• _DATA FOR PROCESSING_:
* * * *
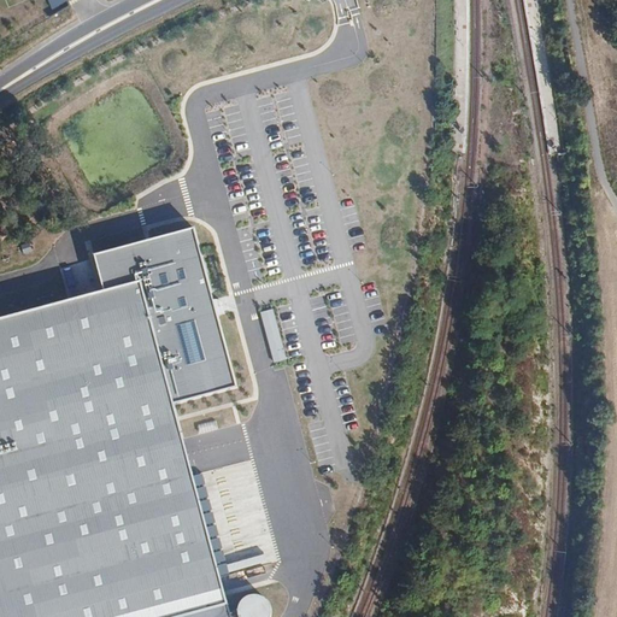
[(94,254),(105,291),(141,280),(175,400),(235,383),(192,228),(94,254)]
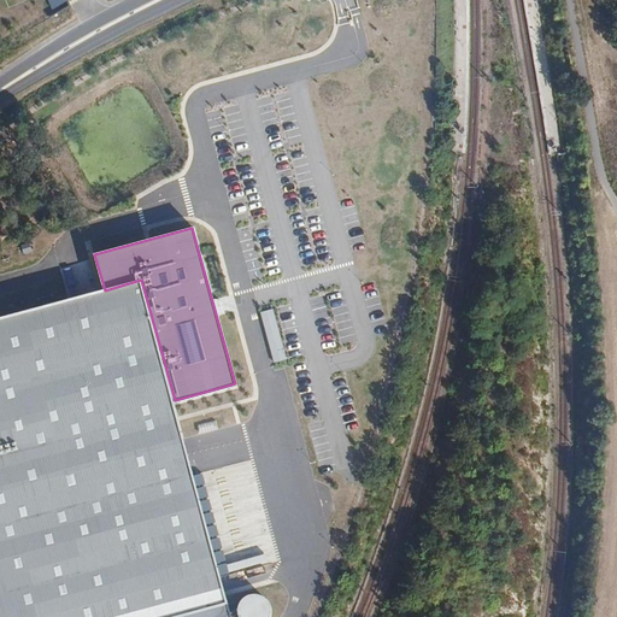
[(105,291),(0,318),(0,616),(165,616),(228,600),(175,400),(141,280),(105,291)]
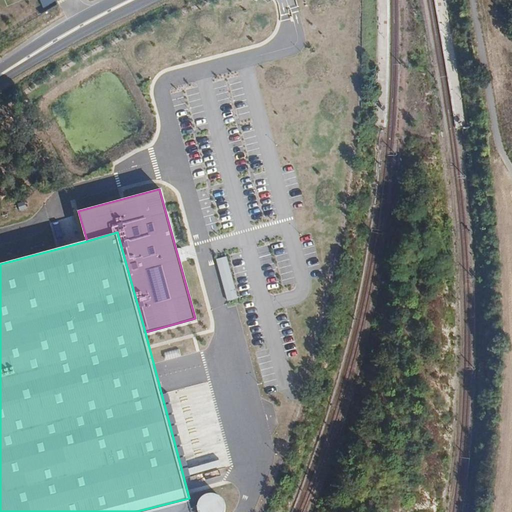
[(217,260),(228,301),(238,299),(227,257),(217,260)]
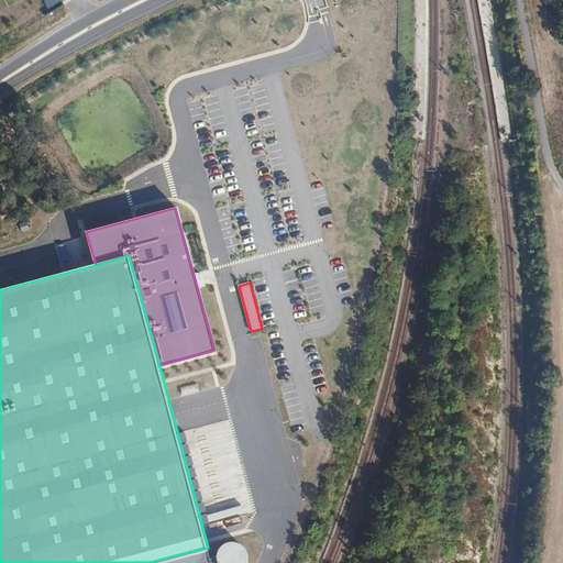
[(250,562),(251,547),(224,545),(223,562),(250,562)]
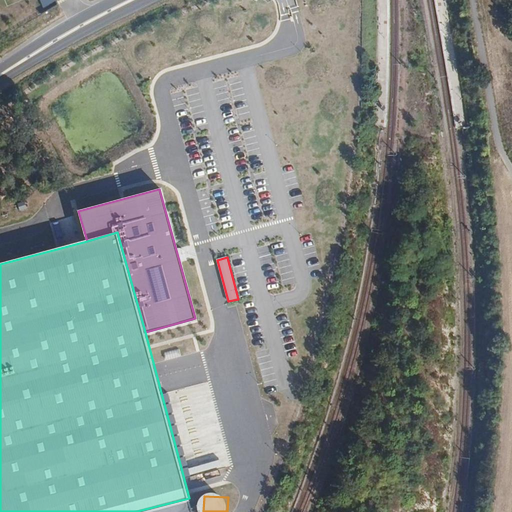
[(192,511),(189,498),(137,511),(192,511)]
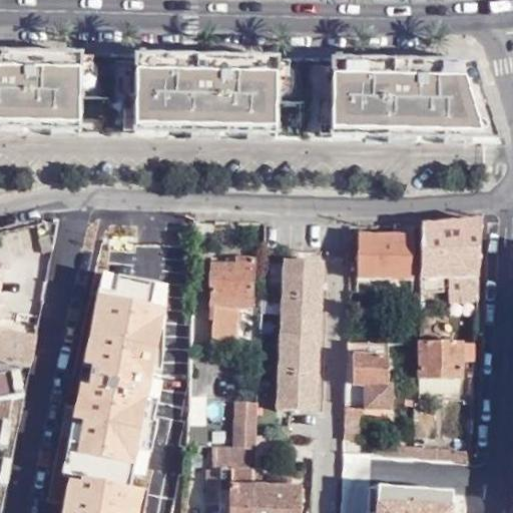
[(10,55),(0,55),(0,131),(497,143),(473,65),(401,64),(182,59),(10,55)]
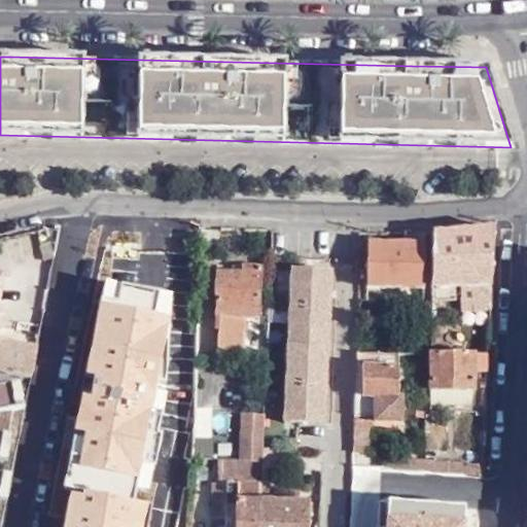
[(496,224),(434,230),(433,299),(466,300),(466,310),(491,310),(496,224)]
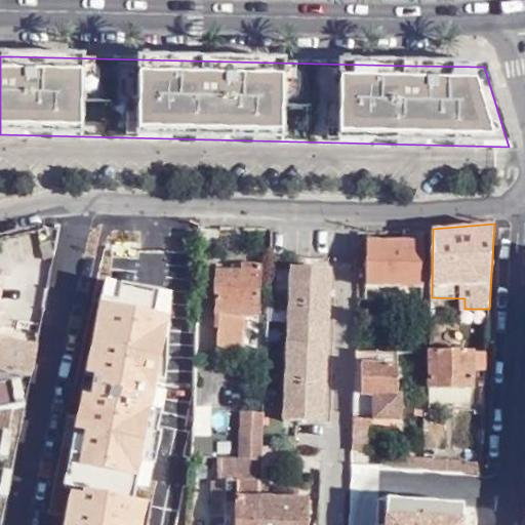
[(426,229),(405,229),(405,230),(405,240),(368,240),(367,285),(425,284),(426,230),(426,229)]
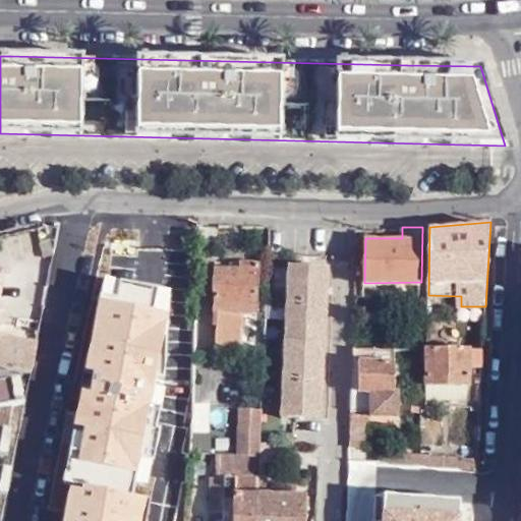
[(109,245),(85,244),(76,288),(108,290),(108,281),(160,283),(161,237),(109,236),(109,245)]
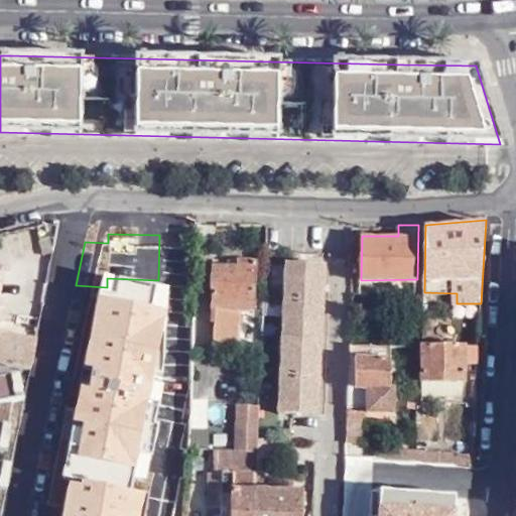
[(242,308),(255,308),(256,258),(241,258),(241,266),(212,266),(212,289),(214,289),(213,319),(215,319),(215,342),(242,342),(242,308)]
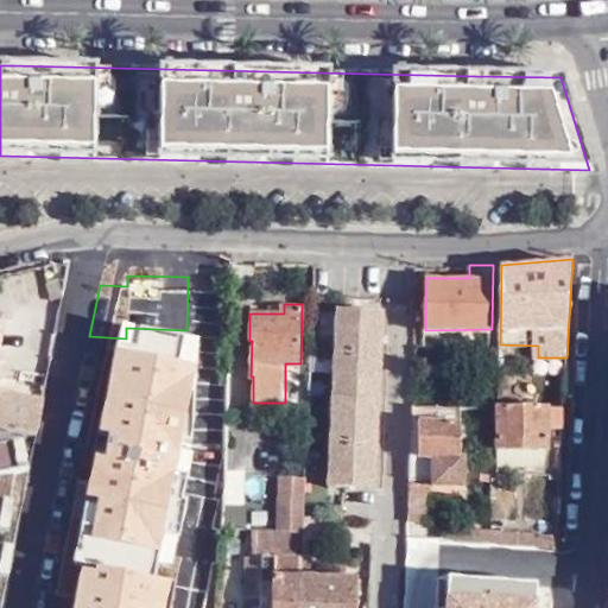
[(375,485),(386,306),(341,304),(330,482),(375,485)]
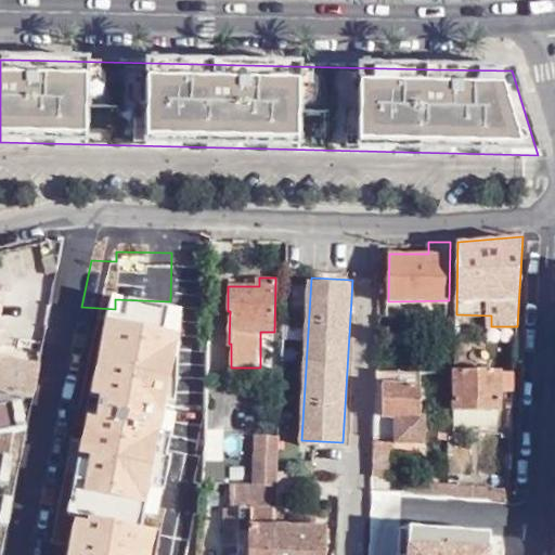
[(209,373),(210,339),(191,339),(189,372),(209,373)]
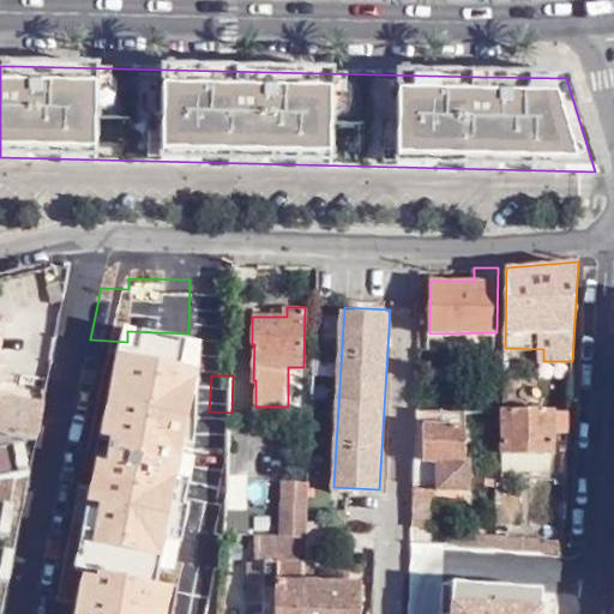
[(0,427),(36,434),(43,399),(0,391),(0,427)]
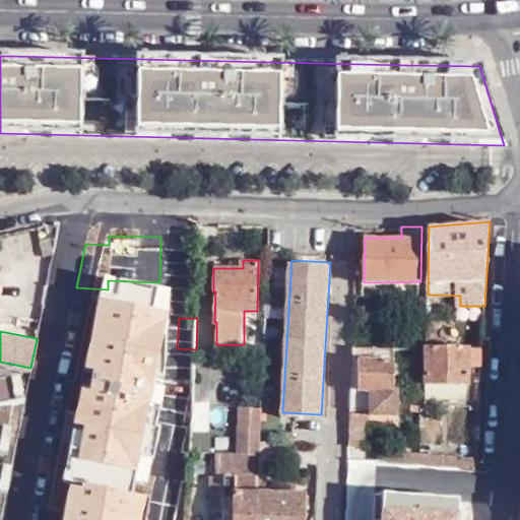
[(419,332),(408,332),(408,347),(419,347),(419,332)]
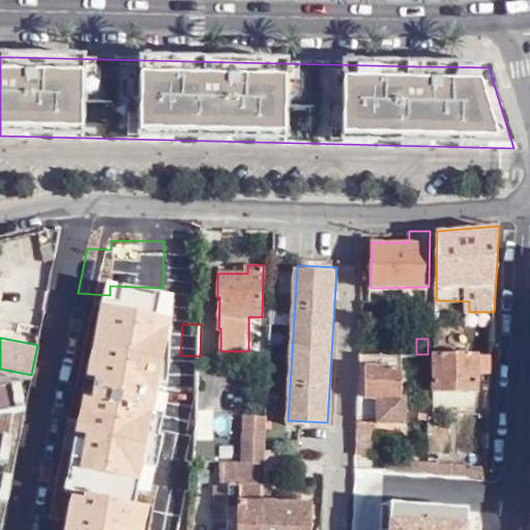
[(479,353),(449,353),(435,354),(435,391),(476,390),(478,390),(479,353)]
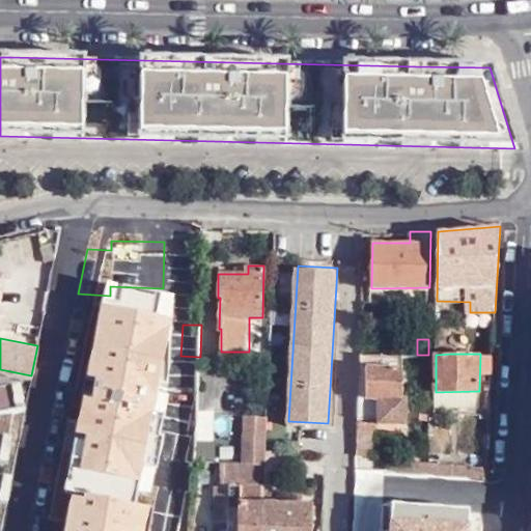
[(491,391),(493,354),(480,354),(479,391),(491,391)]
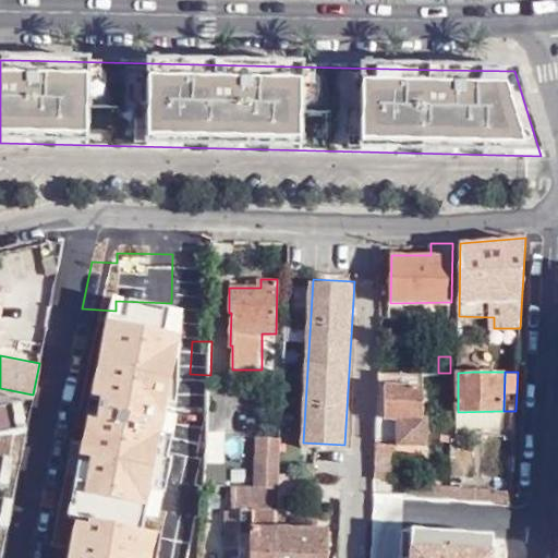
[(422,373),(379,374),(378,389),(376,438),(374,477),(393,477),(393,441),(425,441),(425,420),(422,421),(422,373)]
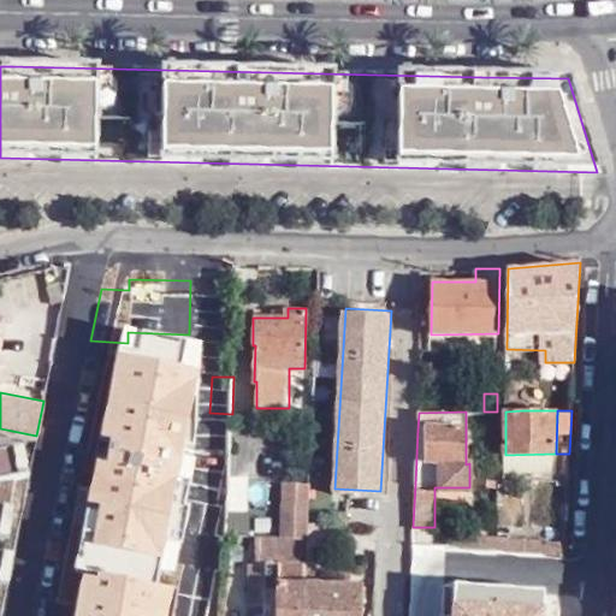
[(231,451),(231,419),(209,419),(207,450),(231,451)]
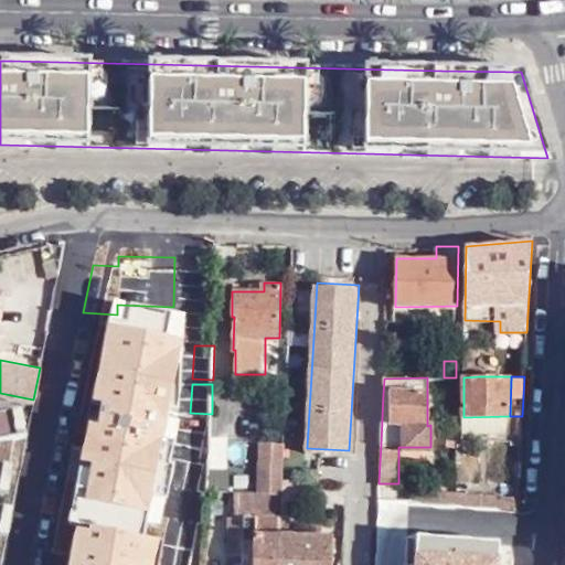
[(0,533),(8,535),(13,508),(0,505),(0,491),(9,493),(19,437),(27,437),(22,409),(2,413),(0,413),(0,533)]
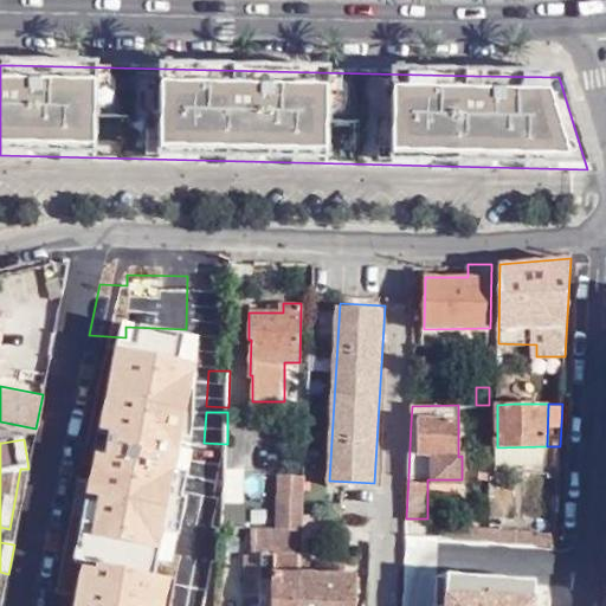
[(545,446),(497,447),(496,463),(545,462),(545,446)]
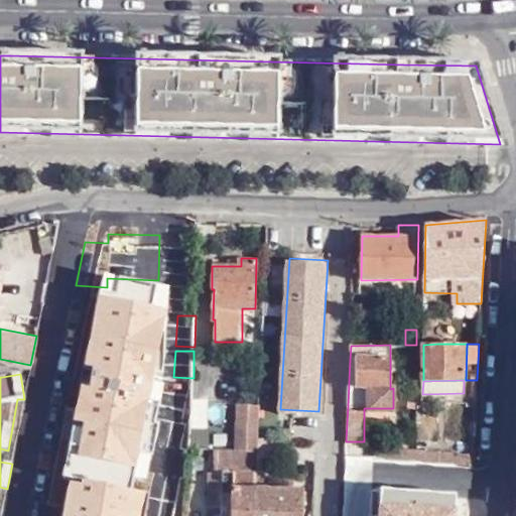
[(54,412),(49,412),(41,449),(51,452),(55,435),(97,442),(105,391),(60,383),(54,412)]
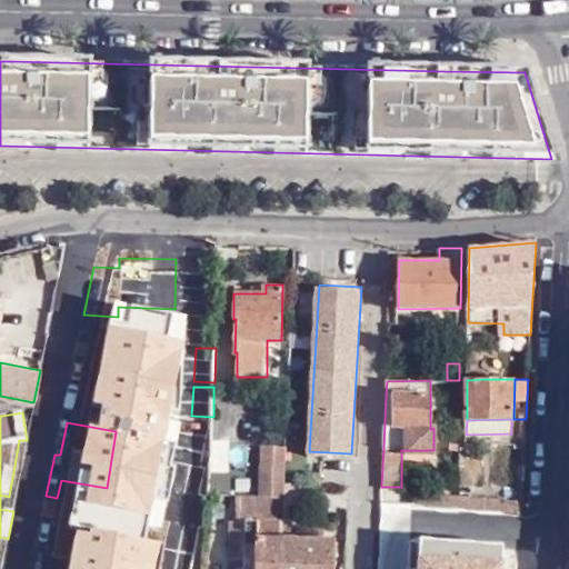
[(210,477),(212,437),(178,431),(171,469),(210,477)]
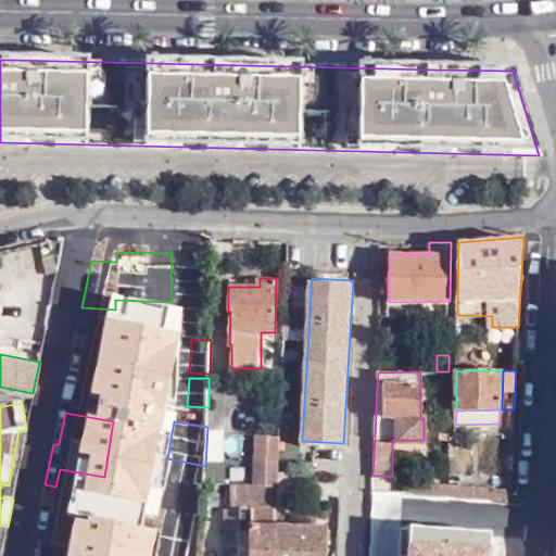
[(446,495),(447,482),(404,479),(403,492),(418,493),(446,495)]
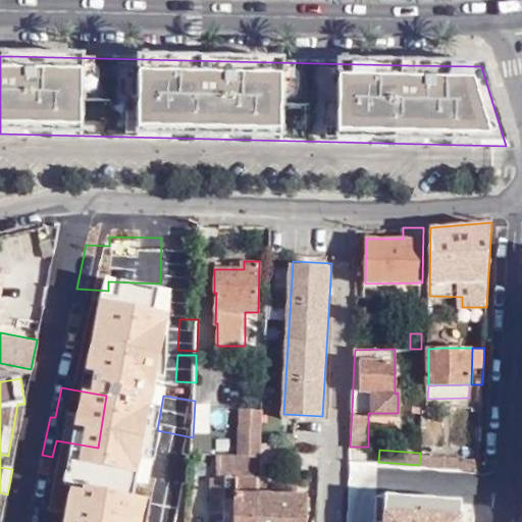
[(478,457),(420,453),(419,465),(464,469),(478,469),(478,457)]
* * * *
Full copy, no pictures: write out each line of the data exactly as it stands.

• _REPLY TO THE TASK_:
[(94,254),(105,291),(141,280),(175,400),(235,383),(192,228),(94,254)]
[(105,291),(0,318),(0,616),(165,616),(228,600),(175,400),(141,280),(105,291)]
[(217,260),(228,301),(238,299),(227,257),(217,260)]
[(250,562),(251,547),(224,545),(223,562),(250,562)]
[(192,511),(189,498),(137,511),(192,511)]
[(10,55),(0,55),(0,131),(497,143),(473,65),(401,64),(182,59),(10,55)]
[(496,224),(434,230),(433,299),(466,300),(466,310),(491,310),(496,224)]
[(426,229),(405,229),(405,230),(405,240),(368,240),(367,285),(425,284),(426,230),(426,229)]
[(109,245),(85,244),(76,288),(108,290),(108,281),(160,283),(161,237),(109,236),(109,245)]
[(242,308),(255,308),(256,258),(241,258),(241,266),(212,266),(212,289),(214,289),(213,319),(215,319),(215,342),(242,342),(242,308)]
[(375,485),(386,306),(341,304),(330,482),(375,485)]
[(209,373),(210,339),(191,339),(189,372),(209,373)]
[(0,427),(36,434),(43,399),(0,391),(0,427)]
[(419,332),(408,332),(408,347),(419,347),(419,332)]
[(479,353),(449,353),(435,354),(435,391),(476,390),(478,390),(479,353)]
[(491,391),(493,354),(480,354),(479,391),(491,391)]
[(422,373),(379,374),(378,389),(376,438),(374,477),(393,477),(393,441),(425,441),(425,420),(422,421),(422,373)]
[(231,451),(231,419),(209,419),(207,450),(231,451)]
[(0,533),(8,535),(13,508),(0,505),(0,491),(9,493),(19,437),(27,437),(22,409),(2,413),(0,413),(0,533)]
[(545,446),(497,447),(496,463),(545,462),(545,446)]
[(54,412),(49,412),(41,449),(51,452),(55,435),(97,442),(105,391),(60,383),(54,412)]
[(210,477),(212,437),(178,431),(171,469),(210,477)]
[(446,495),(447,482),(404,479),(403,492),(418,493),(446,495)]
[(478,457),(420,453),(419,465),(464,469),(478,469),(478,457)]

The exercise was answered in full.